### Problem to work on
How many separate lines in this material contain the string "button"? Respond with the number alone.
======== Given records ========
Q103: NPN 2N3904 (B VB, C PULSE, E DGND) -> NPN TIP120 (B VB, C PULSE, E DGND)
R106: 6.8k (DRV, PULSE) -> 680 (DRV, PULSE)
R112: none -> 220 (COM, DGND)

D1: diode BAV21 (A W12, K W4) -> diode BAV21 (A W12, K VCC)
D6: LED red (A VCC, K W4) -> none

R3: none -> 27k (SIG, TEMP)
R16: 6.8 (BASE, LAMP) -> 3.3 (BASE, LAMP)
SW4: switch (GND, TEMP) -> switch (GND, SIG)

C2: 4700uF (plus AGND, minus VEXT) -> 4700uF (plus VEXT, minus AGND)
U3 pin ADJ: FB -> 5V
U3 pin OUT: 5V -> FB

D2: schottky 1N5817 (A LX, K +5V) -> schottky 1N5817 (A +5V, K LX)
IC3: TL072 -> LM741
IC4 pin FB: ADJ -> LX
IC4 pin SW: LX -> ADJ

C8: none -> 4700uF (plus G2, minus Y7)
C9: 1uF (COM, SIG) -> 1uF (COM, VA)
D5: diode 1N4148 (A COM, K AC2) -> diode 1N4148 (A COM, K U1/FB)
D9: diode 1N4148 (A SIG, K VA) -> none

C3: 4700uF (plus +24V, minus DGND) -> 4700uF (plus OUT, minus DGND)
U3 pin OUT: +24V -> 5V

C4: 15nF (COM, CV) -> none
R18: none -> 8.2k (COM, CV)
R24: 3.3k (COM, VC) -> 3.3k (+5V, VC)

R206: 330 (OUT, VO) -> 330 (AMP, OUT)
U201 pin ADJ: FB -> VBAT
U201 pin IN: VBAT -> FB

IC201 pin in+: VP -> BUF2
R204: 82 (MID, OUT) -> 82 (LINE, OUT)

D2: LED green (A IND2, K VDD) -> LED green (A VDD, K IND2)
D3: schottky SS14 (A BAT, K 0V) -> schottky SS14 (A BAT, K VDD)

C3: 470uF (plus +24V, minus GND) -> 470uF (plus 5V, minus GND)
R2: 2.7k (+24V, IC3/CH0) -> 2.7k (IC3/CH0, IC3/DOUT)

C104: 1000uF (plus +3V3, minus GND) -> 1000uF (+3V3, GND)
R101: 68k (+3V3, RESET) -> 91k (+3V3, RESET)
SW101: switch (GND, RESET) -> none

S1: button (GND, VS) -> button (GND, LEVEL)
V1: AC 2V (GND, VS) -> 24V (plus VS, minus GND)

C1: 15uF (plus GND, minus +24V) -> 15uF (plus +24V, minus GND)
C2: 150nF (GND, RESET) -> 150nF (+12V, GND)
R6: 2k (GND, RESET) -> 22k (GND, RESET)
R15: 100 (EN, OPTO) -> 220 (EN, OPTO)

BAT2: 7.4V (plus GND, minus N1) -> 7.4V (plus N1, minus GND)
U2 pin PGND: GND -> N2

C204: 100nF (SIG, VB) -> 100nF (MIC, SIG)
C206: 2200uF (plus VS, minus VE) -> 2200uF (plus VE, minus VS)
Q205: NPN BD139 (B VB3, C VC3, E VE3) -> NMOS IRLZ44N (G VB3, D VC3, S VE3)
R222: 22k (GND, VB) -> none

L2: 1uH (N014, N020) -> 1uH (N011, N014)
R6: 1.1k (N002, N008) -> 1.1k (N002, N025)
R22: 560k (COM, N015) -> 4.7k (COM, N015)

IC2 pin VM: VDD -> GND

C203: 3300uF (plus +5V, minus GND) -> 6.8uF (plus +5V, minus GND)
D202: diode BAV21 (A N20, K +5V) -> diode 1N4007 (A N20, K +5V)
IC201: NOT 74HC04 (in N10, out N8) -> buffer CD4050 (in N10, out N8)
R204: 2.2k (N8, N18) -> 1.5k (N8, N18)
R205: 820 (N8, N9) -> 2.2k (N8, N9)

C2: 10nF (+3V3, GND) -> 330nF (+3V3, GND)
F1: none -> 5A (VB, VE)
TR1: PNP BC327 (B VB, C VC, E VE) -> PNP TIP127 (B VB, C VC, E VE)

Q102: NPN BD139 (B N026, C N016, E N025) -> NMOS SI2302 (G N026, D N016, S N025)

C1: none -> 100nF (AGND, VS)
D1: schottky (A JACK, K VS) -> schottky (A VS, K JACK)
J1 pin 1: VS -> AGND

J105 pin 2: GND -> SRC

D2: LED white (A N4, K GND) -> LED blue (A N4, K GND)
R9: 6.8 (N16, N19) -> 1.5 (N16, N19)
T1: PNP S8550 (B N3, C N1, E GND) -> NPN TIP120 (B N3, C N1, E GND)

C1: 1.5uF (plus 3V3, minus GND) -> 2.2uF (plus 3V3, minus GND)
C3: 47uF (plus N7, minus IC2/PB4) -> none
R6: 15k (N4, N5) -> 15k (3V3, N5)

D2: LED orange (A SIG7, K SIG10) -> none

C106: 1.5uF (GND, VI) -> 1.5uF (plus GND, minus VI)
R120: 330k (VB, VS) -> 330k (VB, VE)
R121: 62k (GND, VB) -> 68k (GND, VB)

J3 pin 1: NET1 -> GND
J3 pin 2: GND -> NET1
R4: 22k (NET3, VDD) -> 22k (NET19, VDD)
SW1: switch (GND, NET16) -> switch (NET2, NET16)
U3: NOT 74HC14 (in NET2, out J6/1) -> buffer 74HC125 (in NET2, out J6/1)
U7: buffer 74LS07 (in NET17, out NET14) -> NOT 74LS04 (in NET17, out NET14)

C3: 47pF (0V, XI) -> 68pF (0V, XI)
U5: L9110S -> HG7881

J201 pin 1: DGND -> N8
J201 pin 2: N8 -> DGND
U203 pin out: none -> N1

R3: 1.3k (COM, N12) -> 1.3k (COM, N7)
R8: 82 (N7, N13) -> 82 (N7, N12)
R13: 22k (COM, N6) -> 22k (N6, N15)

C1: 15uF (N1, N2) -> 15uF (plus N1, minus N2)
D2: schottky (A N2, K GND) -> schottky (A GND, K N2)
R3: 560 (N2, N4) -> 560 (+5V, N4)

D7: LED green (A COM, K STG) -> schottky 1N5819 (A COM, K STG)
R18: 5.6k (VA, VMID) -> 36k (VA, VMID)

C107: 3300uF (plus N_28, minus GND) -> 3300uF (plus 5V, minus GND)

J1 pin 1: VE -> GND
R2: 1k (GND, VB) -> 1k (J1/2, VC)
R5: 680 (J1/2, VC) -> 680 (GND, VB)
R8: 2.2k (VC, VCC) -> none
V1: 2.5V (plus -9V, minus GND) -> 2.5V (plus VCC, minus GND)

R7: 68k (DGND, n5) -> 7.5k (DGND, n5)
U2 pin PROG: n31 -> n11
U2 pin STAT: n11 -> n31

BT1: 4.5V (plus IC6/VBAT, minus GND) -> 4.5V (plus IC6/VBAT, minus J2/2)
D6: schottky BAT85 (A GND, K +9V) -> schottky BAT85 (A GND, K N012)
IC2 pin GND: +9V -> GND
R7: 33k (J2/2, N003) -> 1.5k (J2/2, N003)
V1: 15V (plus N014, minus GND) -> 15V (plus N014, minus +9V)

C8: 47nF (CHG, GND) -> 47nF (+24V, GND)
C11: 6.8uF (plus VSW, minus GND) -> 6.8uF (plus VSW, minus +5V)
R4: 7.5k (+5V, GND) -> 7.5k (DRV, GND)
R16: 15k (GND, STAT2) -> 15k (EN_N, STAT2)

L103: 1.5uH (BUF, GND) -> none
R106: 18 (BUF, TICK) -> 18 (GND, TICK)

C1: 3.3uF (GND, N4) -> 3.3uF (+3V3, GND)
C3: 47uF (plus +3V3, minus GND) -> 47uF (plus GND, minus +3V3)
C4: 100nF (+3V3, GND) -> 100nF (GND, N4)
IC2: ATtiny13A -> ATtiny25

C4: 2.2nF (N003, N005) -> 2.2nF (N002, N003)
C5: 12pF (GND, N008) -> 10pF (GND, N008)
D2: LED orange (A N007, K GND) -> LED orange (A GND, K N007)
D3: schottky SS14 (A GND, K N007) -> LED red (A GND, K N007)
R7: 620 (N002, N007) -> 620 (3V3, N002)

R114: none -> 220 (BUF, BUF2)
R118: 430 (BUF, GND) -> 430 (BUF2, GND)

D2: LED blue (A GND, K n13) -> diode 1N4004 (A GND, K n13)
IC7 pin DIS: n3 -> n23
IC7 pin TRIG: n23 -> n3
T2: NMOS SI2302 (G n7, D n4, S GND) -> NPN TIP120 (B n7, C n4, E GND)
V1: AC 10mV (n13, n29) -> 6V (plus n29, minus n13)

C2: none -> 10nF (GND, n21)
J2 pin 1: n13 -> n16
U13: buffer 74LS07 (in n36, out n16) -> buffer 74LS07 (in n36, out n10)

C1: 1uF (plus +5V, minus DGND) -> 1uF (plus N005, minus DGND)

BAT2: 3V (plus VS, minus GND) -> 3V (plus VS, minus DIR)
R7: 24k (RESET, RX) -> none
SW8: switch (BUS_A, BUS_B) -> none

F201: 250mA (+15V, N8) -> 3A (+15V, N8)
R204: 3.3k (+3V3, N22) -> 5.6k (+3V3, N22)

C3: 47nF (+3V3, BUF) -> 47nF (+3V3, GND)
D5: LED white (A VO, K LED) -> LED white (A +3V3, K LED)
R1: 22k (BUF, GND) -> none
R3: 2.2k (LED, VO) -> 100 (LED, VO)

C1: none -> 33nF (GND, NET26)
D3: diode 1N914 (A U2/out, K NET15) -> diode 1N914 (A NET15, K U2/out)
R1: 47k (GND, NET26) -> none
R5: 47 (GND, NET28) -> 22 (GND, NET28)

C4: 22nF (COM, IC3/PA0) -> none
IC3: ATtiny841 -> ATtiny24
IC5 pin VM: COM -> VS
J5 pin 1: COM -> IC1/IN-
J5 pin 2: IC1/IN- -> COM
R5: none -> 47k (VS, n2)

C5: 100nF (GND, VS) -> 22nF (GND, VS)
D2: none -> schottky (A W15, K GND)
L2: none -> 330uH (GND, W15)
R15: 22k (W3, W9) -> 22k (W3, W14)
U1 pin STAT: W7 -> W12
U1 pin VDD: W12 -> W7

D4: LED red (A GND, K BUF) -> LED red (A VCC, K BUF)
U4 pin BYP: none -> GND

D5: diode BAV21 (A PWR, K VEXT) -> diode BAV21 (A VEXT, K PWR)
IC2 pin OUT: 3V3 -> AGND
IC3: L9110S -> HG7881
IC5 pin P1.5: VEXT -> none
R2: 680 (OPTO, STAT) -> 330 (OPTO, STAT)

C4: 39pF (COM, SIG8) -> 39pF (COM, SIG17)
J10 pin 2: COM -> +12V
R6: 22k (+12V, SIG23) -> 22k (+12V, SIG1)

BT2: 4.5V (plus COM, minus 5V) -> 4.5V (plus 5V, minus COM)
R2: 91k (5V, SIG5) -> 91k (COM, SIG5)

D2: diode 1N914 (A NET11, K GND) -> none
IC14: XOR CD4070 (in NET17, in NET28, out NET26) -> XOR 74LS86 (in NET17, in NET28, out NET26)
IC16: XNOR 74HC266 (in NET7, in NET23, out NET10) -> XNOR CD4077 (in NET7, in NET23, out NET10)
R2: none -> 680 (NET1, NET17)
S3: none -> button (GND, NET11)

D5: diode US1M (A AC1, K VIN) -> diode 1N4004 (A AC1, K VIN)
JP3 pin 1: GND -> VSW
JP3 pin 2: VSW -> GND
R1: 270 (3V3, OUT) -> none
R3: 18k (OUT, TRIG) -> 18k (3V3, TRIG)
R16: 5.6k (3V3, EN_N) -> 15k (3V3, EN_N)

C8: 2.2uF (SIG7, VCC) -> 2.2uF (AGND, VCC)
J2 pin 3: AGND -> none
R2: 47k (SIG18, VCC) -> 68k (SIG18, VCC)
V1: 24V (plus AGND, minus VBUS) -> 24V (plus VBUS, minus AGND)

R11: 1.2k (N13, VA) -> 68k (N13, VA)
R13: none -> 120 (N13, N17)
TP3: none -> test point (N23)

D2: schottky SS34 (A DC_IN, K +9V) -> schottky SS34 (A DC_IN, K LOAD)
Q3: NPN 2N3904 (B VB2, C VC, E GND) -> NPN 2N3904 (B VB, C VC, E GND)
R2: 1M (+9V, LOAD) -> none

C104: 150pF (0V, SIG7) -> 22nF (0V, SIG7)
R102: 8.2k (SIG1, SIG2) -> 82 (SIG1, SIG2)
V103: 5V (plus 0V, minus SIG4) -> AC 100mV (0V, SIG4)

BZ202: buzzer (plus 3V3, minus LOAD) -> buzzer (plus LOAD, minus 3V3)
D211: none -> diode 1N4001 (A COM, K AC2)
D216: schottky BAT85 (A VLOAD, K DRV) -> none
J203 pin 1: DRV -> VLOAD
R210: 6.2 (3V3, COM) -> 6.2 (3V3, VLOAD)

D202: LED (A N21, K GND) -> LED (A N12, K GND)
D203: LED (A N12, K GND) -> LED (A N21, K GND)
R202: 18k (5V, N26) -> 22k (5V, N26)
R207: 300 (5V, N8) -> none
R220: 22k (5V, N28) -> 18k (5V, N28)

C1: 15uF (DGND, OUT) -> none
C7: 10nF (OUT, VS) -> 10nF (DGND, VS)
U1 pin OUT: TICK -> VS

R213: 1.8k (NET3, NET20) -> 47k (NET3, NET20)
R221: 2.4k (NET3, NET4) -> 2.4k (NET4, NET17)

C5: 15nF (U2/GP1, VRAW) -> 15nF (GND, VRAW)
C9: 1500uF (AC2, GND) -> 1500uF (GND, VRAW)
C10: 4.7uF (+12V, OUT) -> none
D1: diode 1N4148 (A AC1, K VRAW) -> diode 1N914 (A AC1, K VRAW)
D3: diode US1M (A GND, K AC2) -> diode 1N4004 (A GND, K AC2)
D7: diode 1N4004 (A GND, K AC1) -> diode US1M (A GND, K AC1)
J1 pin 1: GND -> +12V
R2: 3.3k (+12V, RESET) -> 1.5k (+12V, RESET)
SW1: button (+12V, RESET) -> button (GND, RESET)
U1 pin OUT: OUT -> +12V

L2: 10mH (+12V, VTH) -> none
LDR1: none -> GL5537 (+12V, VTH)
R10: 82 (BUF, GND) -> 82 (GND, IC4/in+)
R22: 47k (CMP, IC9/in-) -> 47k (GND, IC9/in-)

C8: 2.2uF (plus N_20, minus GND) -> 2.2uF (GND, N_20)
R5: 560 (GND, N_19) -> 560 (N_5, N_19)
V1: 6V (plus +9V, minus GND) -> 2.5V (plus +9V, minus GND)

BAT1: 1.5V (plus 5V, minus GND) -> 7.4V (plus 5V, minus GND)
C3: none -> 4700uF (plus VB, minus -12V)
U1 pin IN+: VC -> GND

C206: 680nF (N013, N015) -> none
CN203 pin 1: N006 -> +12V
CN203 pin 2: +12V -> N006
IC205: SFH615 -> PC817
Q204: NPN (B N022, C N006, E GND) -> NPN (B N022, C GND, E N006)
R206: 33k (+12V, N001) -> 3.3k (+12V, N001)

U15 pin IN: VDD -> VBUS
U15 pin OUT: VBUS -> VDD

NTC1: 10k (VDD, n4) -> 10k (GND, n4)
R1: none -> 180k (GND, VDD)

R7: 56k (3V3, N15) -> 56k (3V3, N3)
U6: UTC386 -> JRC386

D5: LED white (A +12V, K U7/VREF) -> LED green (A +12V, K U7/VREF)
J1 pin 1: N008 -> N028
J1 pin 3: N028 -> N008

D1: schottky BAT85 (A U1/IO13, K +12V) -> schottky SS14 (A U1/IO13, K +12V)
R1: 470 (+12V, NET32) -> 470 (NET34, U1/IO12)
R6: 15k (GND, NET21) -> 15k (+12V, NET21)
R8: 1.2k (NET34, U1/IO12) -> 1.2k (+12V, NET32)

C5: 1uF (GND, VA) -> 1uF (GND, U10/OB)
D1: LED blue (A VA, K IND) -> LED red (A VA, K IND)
========
### Solution to this task
3